## Task description
Make an exact copy of the records below, leaving every image out.

Collection entries:
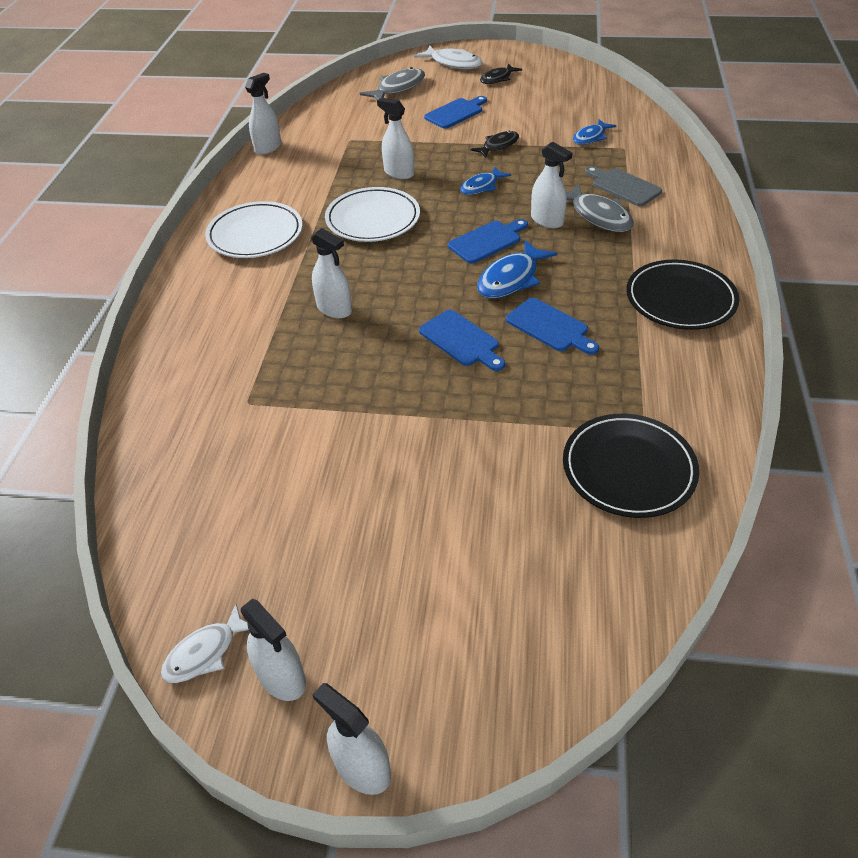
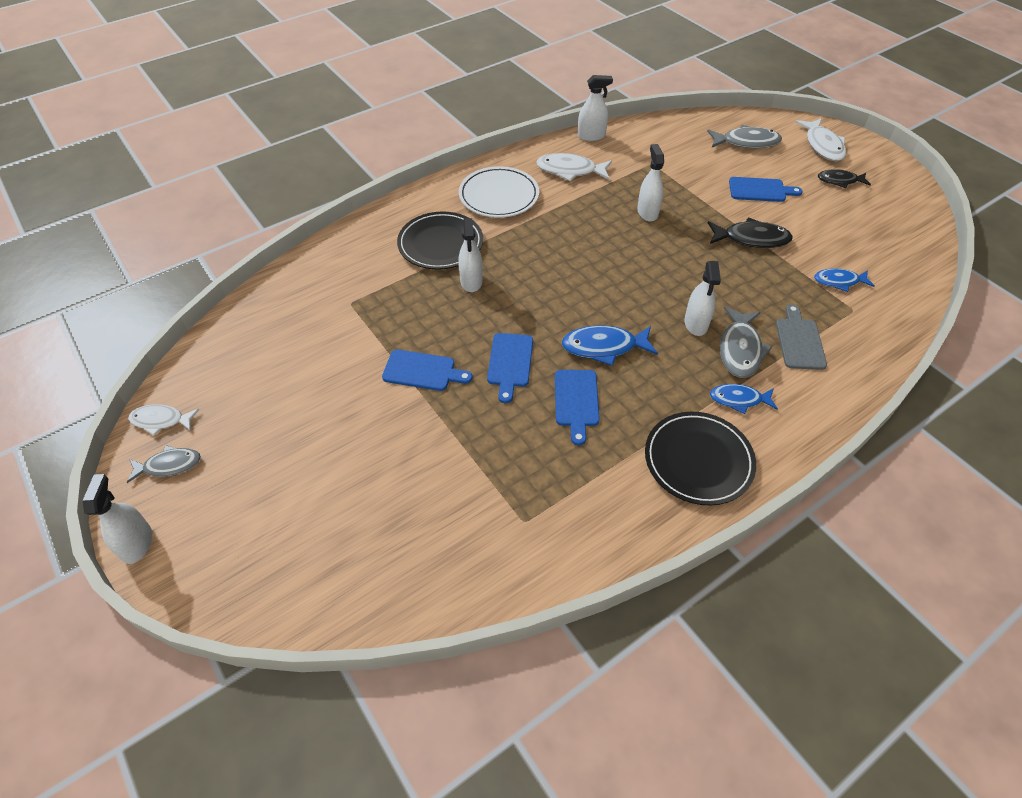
camera: 45 degrees right, 5 degrees up
(282, 677) = (169, 465): white spray bottle -> grey fish
(289, 181) = (570, 170): none -> white fish
(373, 219) = (581, 235): white plate -> none
(481, 186) = (689, 263): blue fish -> blue fish (739, 399)
(487, 241) = (630, 307): blue cutting board -> blue cutting board (422, 371)
(498, 146) = (751, 239): black fish -> black fish, size x1.51
(628, 469) = (477, 535): black plate -> black plate (440, 244)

## Your response
camera: 45 degrees right, 5 degrees up
(282, 677) = (169, 465): white spray bottle -> grey fish
(289, 181) = (570, 170): none -> white fish
(373, 219) = (581, 235): white plate -> none
(481, 186) = (689, 263): blue fish -> blue fish (739, 399)
(487, 241) = (630, 307): blue cutting board -> blue cutting board (422, 371)
(498, 146) = (751, 239): black fish -> black fish, size x1.51
(628, 469) = (477, 535): black plate -> black plate (440, 244)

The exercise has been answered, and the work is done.